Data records
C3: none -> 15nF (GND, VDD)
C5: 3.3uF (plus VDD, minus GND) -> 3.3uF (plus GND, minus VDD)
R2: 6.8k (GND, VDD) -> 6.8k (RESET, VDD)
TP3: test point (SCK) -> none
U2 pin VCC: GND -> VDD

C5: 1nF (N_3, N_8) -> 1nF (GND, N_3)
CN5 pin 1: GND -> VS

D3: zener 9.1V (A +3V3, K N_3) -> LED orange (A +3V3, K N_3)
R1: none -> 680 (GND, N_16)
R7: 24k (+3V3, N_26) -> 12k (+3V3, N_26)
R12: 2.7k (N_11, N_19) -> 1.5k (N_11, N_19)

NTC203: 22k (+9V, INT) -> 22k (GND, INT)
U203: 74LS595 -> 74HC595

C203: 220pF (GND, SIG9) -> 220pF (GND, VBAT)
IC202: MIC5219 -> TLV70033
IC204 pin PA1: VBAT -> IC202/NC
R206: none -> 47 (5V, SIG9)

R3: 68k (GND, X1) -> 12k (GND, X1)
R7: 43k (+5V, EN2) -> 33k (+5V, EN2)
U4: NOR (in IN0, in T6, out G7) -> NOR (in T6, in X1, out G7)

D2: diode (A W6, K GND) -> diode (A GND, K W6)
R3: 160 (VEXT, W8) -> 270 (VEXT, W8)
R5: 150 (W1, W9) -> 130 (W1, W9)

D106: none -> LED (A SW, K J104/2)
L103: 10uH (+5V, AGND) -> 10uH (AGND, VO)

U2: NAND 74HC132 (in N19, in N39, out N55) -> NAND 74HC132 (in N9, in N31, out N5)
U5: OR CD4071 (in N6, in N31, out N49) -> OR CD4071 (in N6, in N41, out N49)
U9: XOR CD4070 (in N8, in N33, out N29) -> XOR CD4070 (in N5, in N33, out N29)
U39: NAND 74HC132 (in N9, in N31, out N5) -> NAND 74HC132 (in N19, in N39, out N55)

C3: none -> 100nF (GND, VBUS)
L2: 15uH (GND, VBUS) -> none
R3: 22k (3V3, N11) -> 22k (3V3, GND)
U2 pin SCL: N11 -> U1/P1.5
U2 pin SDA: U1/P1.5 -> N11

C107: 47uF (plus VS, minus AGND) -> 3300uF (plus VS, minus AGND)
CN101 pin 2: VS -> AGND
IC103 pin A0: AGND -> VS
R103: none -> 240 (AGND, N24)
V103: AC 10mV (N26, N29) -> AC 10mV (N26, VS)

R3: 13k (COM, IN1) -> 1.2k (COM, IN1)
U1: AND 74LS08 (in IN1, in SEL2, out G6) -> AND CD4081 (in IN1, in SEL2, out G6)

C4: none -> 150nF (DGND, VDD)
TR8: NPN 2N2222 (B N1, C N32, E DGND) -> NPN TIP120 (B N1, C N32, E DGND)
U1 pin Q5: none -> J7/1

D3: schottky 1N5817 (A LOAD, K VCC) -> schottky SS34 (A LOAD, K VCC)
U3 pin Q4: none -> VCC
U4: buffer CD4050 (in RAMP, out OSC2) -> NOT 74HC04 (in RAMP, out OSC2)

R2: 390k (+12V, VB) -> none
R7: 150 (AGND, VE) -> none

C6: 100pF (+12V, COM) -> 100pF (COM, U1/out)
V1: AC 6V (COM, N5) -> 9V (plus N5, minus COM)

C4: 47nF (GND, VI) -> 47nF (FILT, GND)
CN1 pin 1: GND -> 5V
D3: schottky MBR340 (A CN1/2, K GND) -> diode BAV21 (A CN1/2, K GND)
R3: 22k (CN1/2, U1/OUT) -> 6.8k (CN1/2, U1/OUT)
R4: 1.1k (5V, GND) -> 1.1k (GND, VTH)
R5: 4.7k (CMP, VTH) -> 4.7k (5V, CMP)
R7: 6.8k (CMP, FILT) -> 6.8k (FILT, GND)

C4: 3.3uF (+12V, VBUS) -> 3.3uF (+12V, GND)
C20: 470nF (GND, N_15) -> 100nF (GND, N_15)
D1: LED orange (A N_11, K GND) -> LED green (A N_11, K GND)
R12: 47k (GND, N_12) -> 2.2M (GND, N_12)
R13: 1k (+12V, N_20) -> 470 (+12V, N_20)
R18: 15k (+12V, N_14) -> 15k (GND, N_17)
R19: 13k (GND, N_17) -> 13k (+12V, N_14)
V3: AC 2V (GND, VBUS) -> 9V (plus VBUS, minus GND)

**TASK TO CARRY OUT**: Find the lines above with the word "diode". Copy them out.

**RESPONSE**:
D2: diode (A W6, K GND) -> diode (A GND, K W6)
D3: schottky MBR340 (A CN1/2, K GND) -> diode BAV21 (A CN1/2, K GND)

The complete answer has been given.